Will you write out the data exactly, excluding every picture?

Modification records:
──────

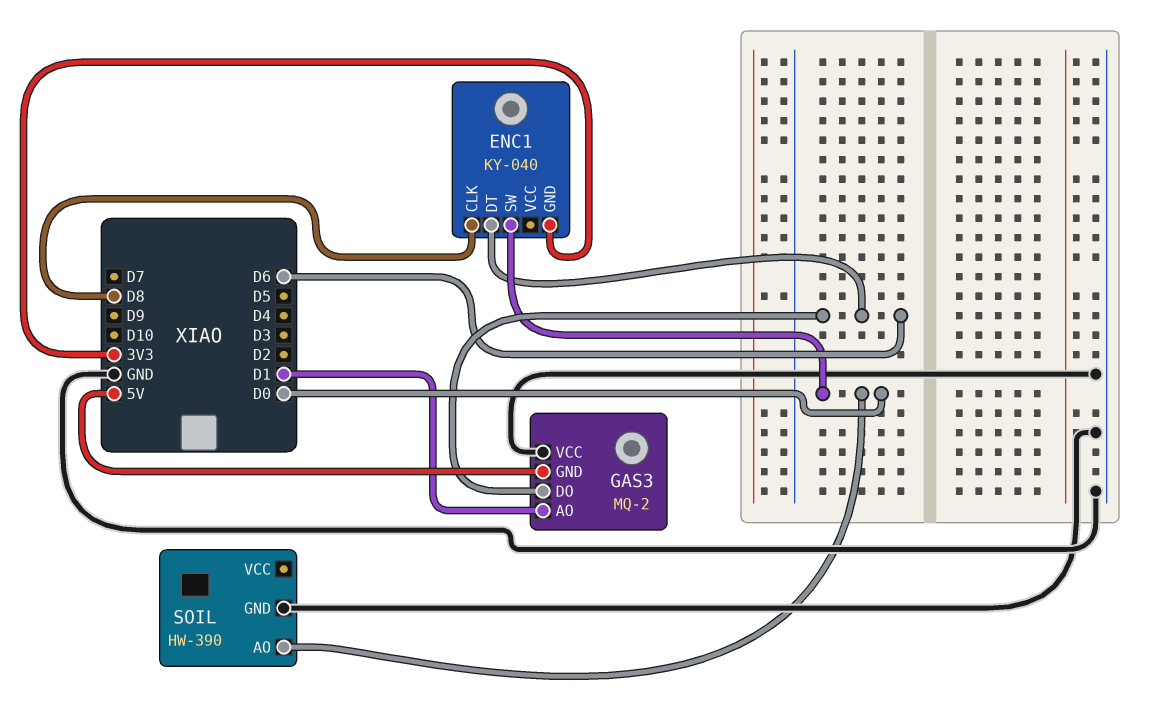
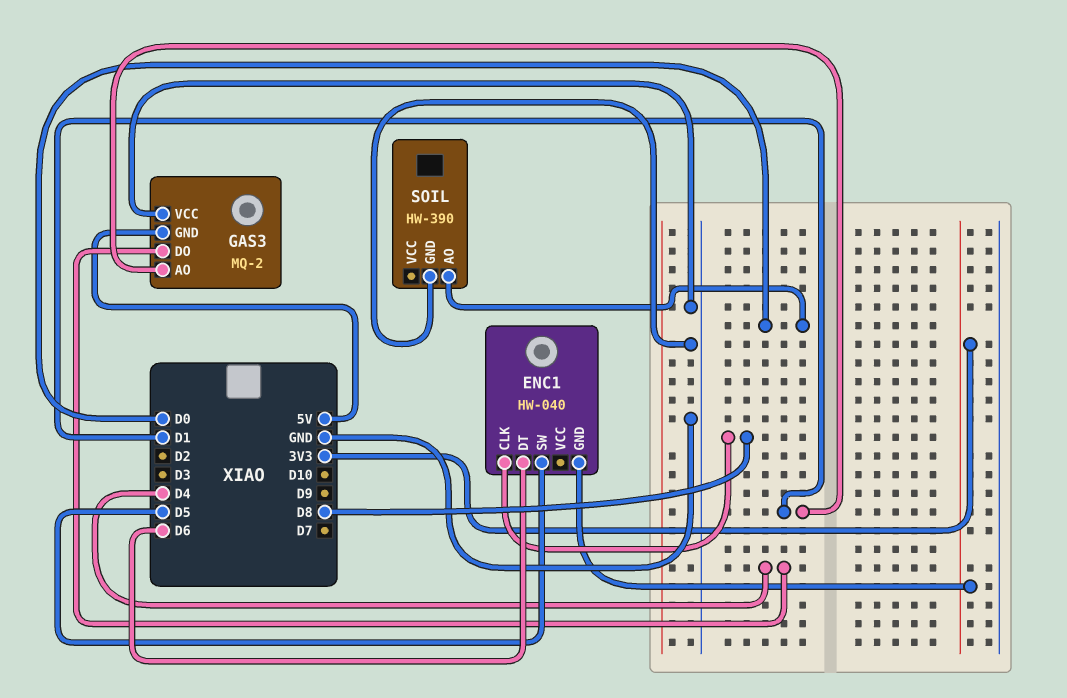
ENC1: KY-040 -> HW-040
ENC1 pin SW: D0 -> D5
GAS3 pin DO: D6 -> D4

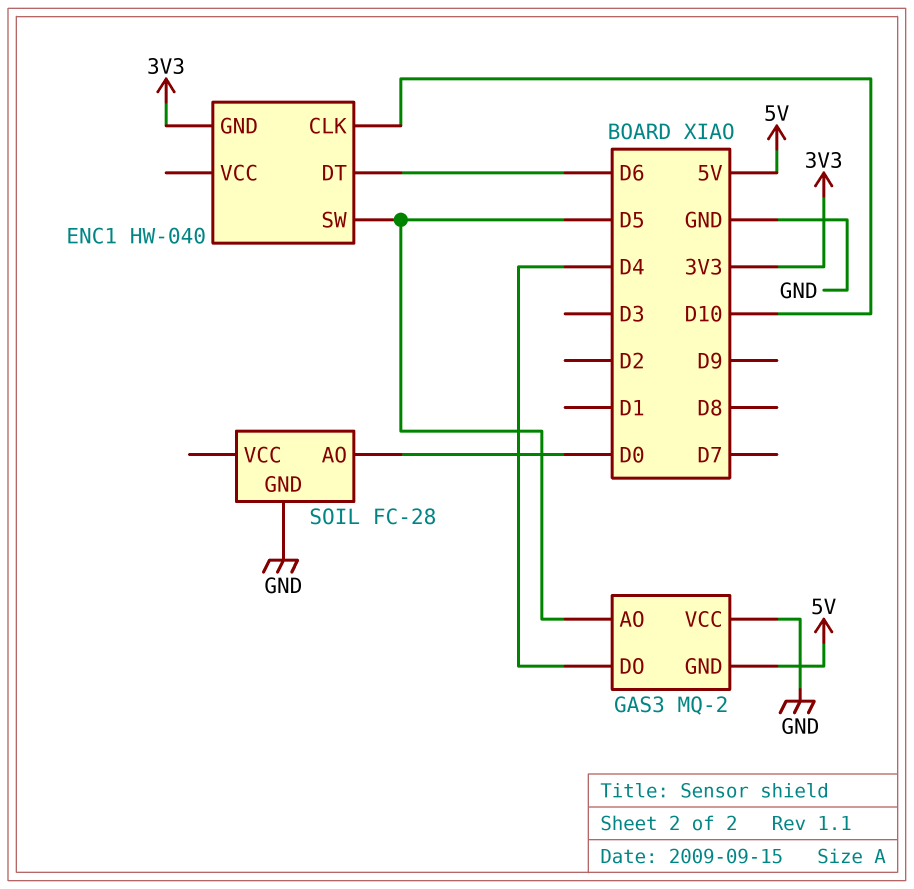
ENC1 pin CLK: D8 -> D10
GAS3 pin AO: D1 -> D5
SOIL: HW-390 -> FC-28

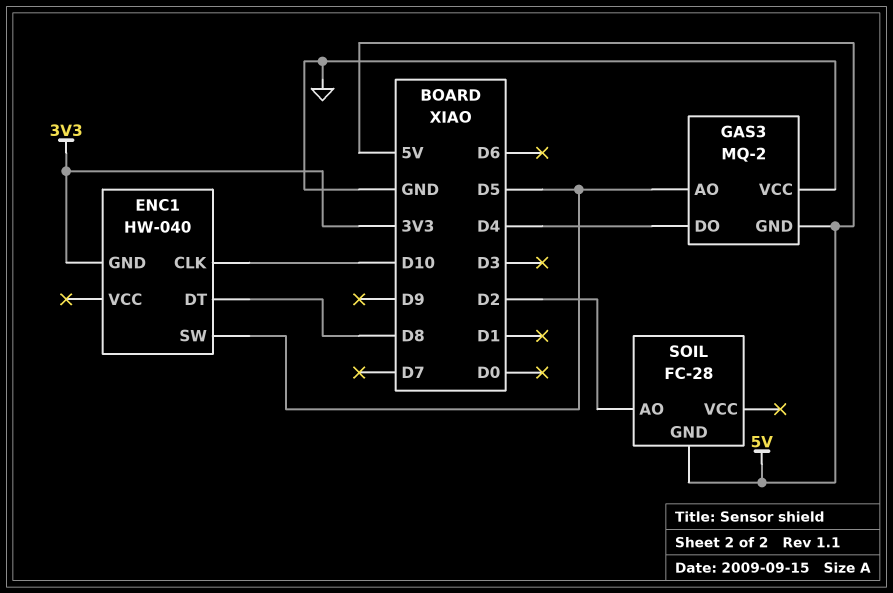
ENC1 pin DT: D6 -> D8
SOIL pin AO: D0 -> D2
SOIL pin GND: GND -> 5V

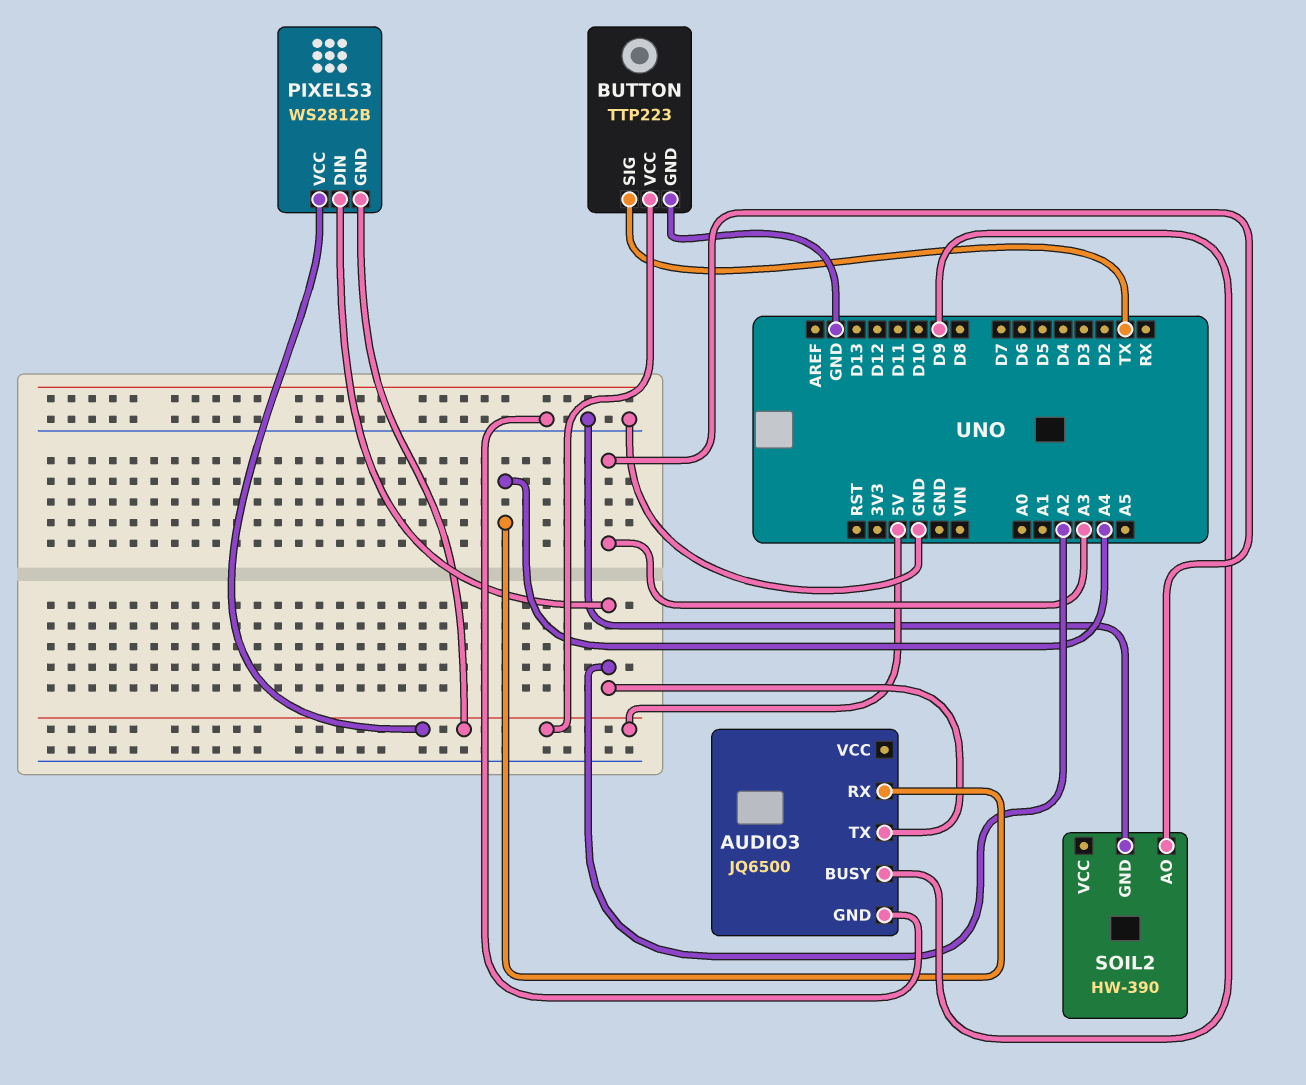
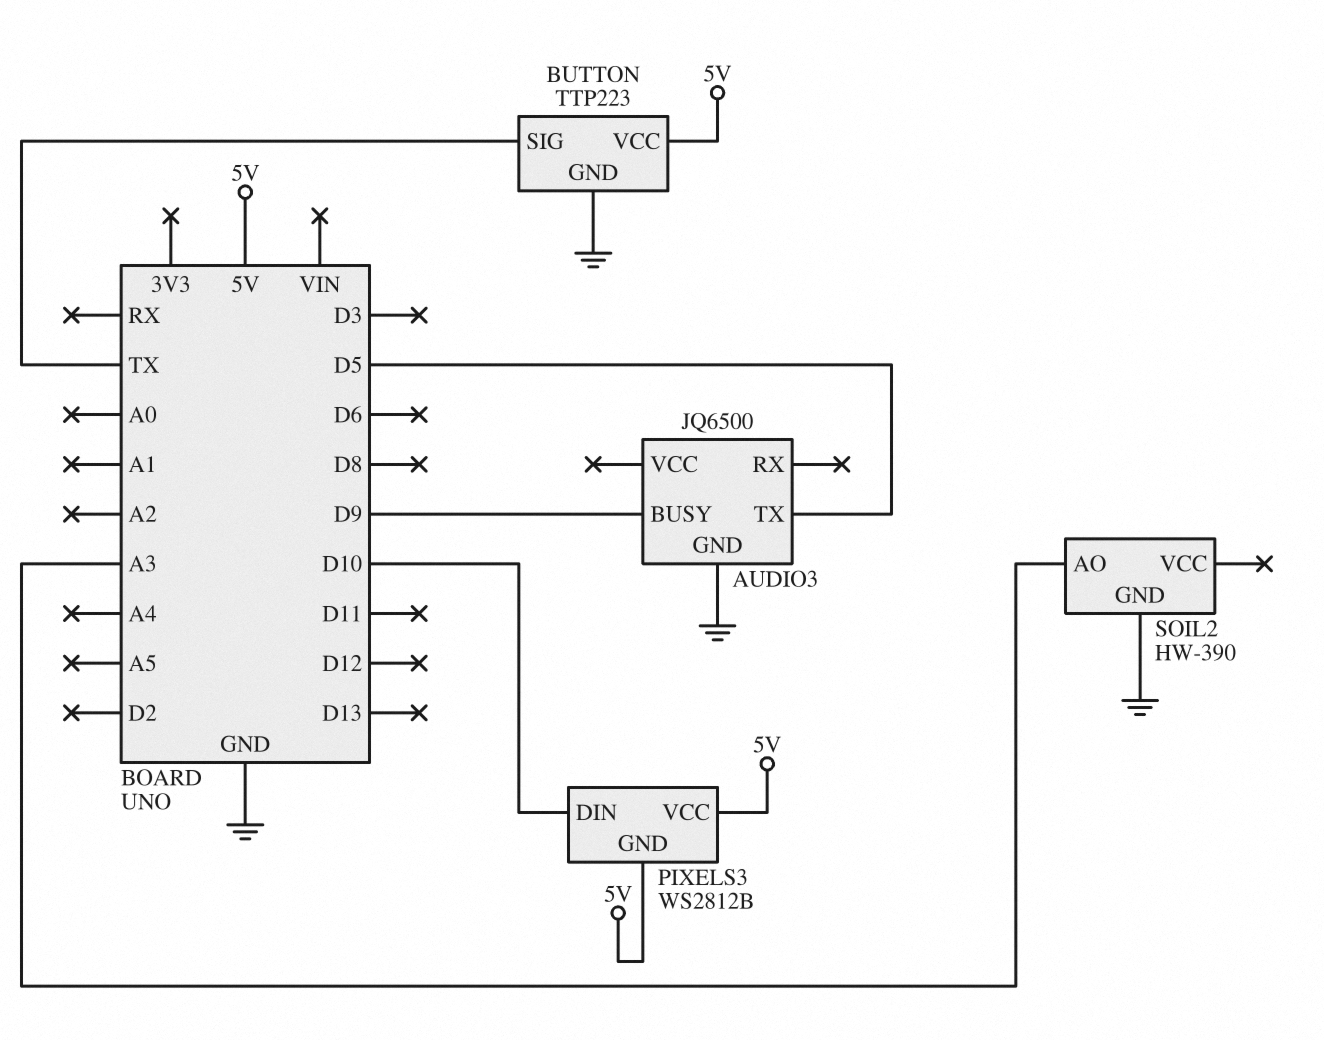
AUDIO3 pin RX: A4 -> none
AUDIO3 pin TX: A2 -> D5
PIXELS3 pin DIN: A2 -> D10

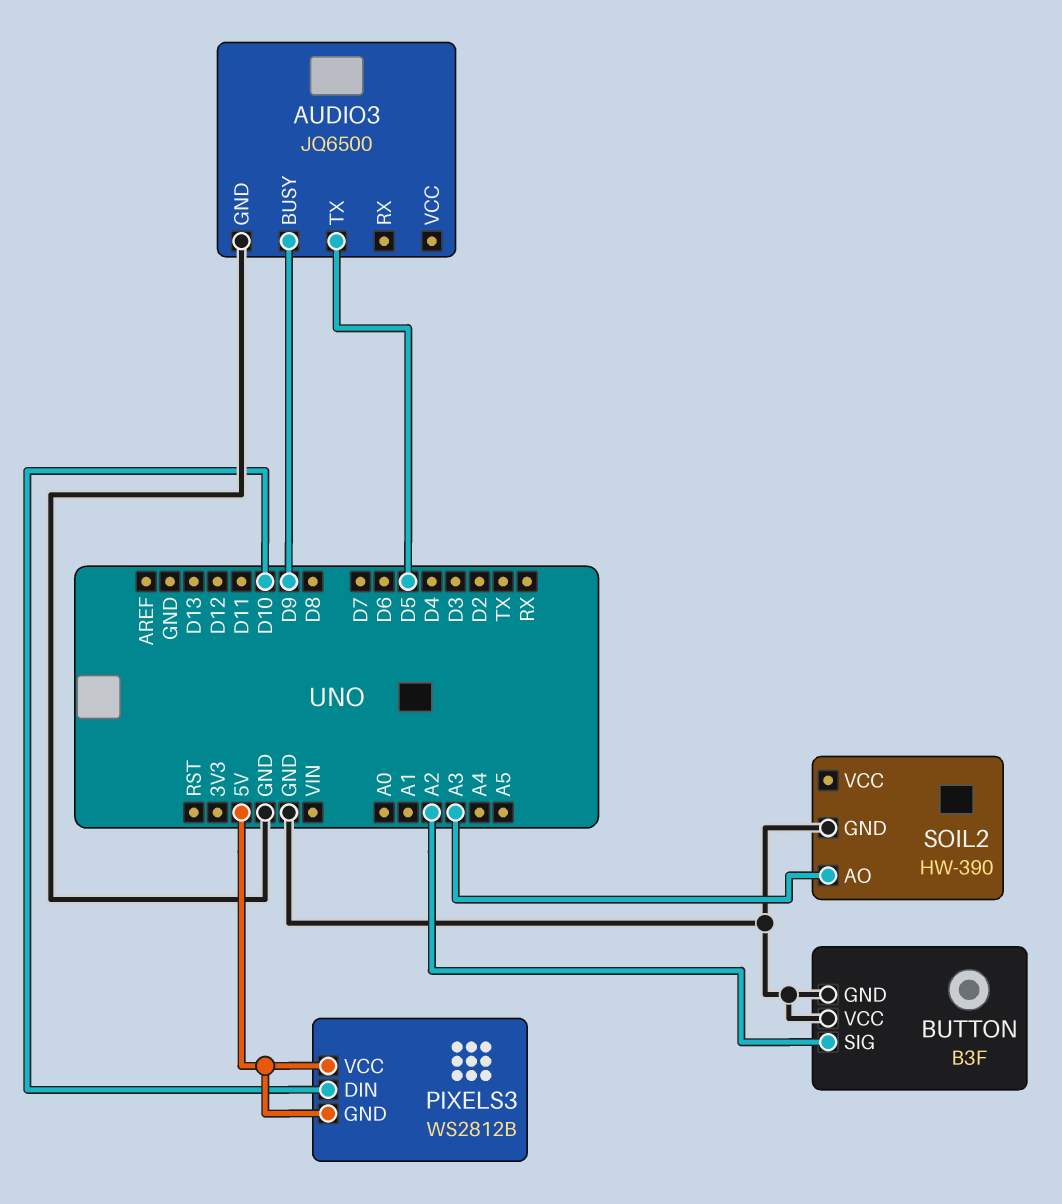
BUTTON: TTP223 -> B3F
BUTTON pin SIG: TX -> A2
BUTTON pin VCC: 5V -> GND

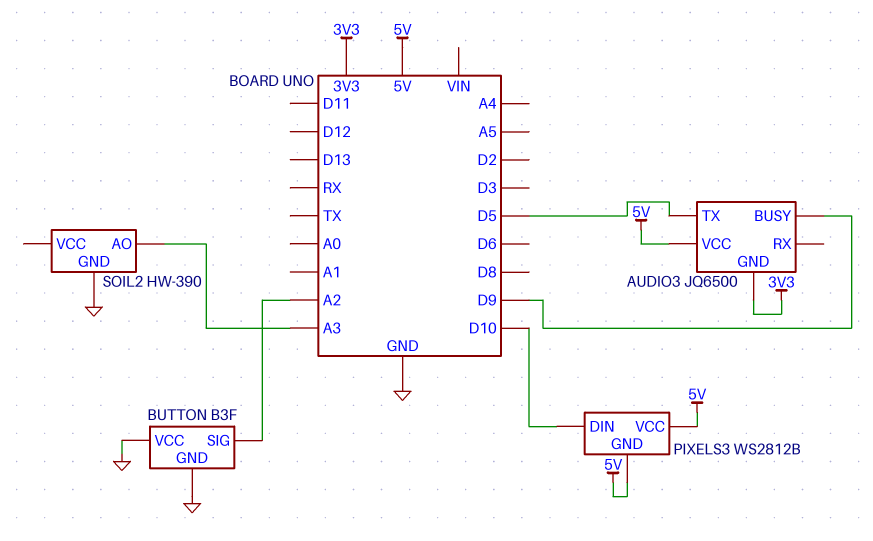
AUDIO3 pin GND: GND -> 3V3
AUDIO3 pin VCC: none -> 5V

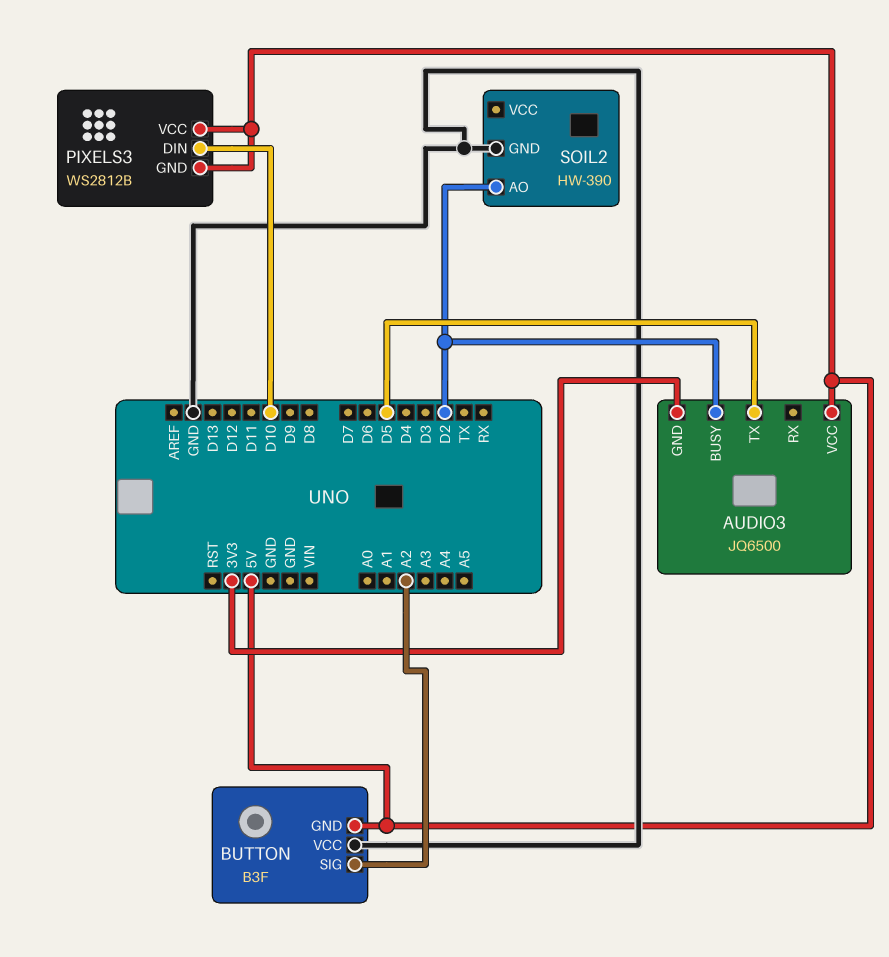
AUDIO3 pin BUSY: D9 -> D2
BUTTON pin GND: GND -> 5V
SOIL2 pin AO: A3 -> D2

──────

• [SOLUTION TO THE EXERCISE]:
ENC1: KY-040 -> HW-040
ENC1 pin SW: D0 -> D5
GAS3 pin DO: D6 -> D4

ENC1 pin CLK: D8 -> D10
GAS3 pin AO: D1 -> D5
SOIL: HW-390 -> FC-28

ENC1 pin DT: D6 -> D8
SOIL pin AO: D0 -> D2
SOIL pin GND: GND -> 5V

AUDIO3 pin RX: A4 -> none
AUDIO3 pin TX: A2 -> D5
PIXELS3 pin DIN: A2 -> D10

BUTTON: TTP223 -> B3F
BUTTON pin SIG: TX -> A2
BUTTON pin VCC: 5V -> GND

AUDIO3 pin GND: GND -> 3V3
AUDIO3 pin VCC: none -> 5V

AUDIO3 pin BUSY: D9 -> D2
BUTTON pin GND: GND -> 5V
SOIL2 pin AO: A3 -> D2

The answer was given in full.